── Extracted entries
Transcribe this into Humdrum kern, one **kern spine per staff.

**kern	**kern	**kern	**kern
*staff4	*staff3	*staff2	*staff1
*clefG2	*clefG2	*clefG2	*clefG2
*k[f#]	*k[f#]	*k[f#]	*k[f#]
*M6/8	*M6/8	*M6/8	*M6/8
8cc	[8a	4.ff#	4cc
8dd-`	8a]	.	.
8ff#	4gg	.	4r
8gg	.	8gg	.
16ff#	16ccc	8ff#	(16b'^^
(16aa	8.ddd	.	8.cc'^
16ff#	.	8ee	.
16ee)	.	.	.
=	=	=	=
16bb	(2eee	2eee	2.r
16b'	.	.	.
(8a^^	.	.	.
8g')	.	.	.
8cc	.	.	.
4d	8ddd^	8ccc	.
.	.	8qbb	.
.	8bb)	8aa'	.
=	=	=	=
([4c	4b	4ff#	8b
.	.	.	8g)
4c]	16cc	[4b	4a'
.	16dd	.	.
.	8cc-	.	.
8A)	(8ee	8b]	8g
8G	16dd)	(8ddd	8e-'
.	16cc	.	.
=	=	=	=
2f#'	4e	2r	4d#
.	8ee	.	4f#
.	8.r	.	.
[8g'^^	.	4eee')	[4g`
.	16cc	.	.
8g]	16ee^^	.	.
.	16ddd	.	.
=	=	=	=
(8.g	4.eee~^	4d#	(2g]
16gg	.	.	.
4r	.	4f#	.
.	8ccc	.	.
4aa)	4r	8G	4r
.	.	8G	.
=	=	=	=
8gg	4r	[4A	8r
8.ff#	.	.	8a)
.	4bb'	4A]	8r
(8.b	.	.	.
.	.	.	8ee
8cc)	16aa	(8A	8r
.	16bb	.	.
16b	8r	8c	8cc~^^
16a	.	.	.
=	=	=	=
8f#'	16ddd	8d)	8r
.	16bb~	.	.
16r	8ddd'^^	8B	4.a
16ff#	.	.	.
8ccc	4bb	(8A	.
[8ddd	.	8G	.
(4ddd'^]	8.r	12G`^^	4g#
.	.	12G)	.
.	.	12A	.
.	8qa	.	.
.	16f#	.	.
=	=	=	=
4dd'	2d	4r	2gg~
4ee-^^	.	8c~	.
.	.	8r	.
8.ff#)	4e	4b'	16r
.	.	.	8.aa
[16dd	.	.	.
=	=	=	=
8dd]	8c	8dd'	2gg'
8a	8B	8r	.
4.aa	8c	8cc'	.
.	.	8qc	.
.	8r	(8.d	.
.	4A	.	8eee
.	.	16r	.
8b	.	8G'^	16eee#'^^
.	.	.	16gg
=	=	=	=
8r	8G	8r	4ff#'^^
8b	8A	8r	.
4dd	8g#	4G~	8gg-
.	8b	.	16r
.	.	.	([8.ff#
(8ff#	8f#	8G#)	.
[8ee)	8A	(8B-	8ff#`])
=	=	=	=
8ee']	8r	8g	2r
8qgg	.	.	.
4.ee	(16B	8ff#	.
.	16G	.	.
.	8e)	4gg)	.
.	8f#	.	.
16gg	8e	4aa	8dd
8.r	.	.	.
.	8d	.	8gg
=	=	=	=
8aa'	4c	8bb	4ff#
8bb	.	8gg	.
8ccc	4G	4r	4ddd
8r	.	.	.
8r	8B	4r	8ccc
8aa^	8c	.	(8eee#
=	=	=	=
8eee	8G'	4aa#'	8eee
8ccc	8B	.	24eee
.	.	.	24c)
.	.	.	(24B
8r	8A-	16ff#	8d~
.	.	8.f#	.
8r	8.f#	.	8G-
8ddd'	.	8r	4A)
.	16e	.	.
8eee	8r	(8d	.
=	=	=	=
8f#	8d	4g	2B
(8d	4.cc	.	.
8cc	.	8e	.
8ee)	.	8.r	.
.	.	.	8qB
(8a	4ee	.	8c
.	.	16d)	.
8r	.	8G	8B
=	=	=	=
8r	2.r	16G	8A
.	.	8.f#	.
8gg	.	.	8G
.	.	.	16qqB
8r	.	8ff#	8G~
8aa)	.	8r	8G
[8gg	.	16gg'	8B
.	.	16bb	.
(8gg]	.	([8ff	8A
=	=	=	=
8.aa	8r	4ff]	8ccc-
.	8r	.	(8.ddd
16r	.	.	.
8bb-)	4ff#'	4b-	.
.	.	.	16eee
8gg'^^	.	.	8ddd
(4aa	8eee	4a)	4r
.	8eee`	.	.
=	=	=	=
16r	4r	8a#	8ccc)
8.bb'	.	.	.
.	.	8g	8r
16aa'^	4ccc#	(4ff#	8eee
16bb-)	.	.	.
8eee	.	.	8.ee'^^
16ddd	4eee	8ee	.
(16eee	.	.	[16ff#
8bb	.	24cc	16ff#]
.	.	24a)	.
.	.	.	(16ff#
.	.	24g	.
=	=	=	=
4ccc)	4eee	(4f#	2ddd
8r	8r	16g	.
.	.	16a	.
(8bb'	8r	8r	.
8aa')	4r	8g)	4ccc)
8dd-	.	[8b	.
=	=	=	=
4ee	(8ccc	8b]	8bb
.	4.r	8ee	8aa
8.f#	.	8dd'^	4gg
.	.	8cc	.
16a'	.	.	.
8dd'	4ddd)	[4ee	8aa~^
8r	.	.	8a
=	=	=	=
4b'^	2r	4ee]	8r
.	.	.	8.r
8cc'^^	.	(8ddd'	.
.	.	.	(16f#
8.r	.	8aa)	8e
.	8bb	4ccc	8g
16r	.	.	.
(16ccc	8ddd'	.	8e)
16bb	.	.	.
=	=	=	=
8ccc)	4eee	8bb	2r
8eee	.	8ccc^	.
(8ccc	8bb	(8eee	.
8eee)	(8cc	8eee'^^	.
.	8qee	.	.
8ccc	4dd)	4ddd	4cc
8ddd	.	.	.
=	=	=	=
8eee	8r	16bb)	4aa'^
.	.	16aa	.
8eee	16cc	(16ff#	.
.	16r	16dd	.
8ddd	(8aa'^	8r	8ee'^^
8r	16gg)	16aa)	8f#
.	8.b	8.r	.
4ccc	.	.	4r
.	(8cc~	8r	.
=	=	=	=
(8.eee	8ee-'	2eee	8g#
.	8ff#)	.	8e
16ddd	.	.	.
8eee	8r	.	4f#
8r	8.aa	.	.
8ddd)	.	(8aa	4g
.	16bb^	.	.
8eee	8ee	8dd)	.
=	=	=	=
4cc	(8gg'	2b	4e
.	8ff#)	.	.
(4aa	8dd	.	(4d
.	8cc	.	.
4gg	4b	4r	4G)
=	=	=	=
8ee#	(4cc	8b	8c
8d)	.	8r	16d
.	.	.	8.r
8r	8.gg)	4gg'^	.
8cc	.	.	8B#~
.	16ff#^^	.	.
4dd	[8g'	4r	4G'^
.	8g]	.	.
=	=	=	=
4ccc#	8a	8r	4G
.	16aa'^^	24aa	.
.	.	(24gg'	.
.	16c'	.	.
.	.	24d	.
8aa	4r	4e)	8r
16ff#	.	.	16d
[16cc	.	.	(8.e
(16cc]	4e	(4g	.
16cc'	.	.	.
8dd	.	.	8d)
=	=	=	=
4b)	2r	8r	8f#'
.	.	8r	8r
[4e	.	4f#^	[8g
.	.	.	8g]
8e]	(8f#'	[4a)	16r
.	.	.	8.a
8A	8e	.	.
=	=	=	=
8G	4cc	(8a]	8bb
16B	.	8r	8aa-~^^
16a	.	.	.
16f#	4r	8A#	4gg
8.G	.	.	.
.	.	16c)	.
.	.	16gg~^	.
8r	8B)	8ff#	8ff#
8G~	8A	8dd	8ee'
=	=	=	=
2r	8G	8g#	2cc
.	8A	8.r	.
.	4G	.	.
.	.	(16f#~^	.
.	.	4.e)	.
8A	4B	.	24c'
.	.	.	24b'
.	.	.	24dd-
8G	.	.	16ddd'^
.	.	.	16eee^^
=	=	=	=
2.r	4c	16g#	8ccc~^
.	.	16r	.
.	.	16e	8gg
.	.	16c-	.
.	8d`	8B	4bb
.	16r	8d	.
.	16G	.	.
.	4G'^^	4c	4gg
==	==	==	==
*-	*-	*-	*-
────
■ Goal
Pick out each line of the listing above that contains the string "kern" and copy it in full. Case counts.

■ Result
Transcribe this into Humdrum kern, one **kern spine per staff.
**kern	**kern	**kern	**kern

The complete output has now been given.